▶ **Object tracking records**:
☆ ☆ ☆ ☆
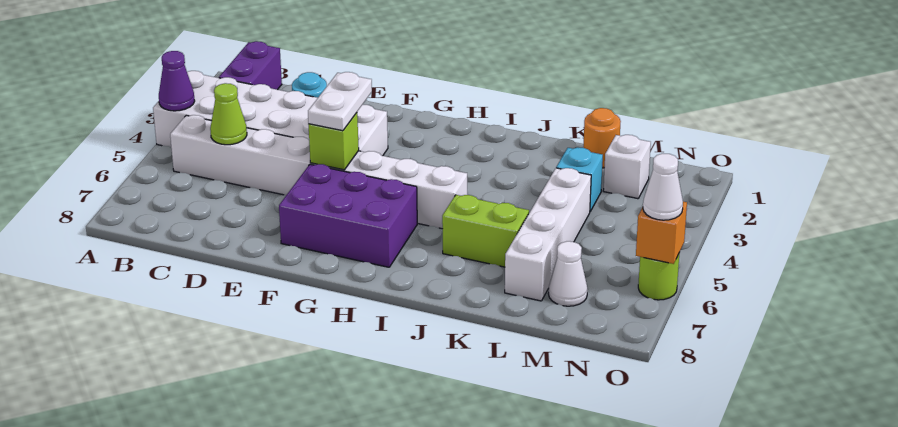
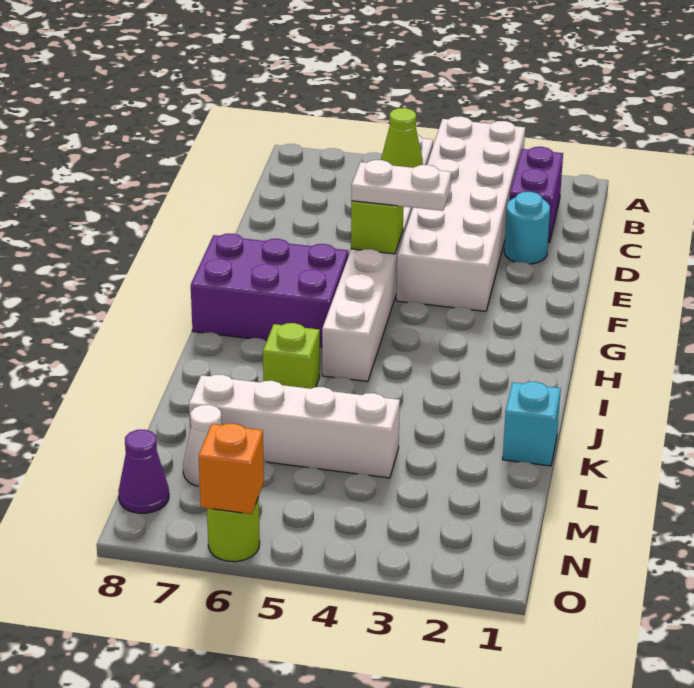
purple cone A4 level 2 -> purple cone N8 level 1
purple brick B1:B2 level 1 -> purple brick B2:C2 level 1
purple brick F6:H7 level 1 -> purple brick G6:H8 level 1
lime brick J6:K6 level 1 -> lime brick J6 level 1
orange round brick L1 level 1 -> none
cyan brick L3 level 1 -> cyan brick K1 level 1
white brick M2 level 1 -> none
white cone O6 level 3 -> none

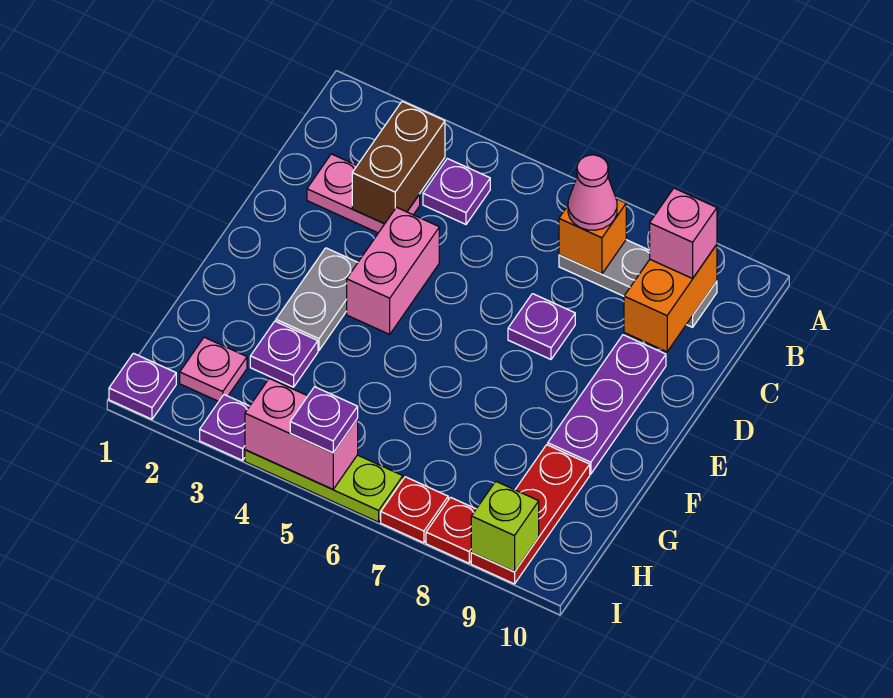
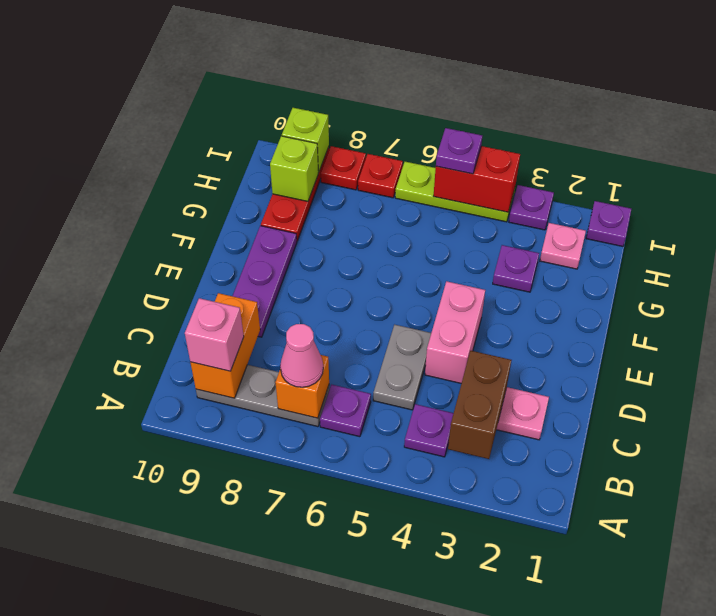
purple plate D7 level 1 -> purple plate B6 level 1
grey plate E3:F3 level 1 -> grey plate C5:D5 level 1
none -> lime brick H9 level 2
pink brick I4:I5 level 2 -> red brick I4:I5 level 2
☆ ☆ ☆ ☆
▶ **Work item**:
Copy the records above from the first line through the line containing "grey plate E3:F3", both included, and leave out any pictures.

▶ **Exercise response**:
purple cone A4 level 2 -> purple cone N8 level 1
purple brick B1:B2 level 1 -> purple brick B2:C2 level 1
purple brick F6:H7 level 1 -> purple brick G6:H8 level 1
lime brick J6:K6 level 1 -> lime brick J6 level 1
orange round brick L1 level 1 -> none
cyan brick L3 level 1 -> cyan brick K1 level 1
white brick M2 level 1 -> none
white cone O6 level 3 -> none

purple plate D7 level 1 -> purple plate B6 level 1
grey plate E3:F3 level 1 -> grey plate C5:D5 level 1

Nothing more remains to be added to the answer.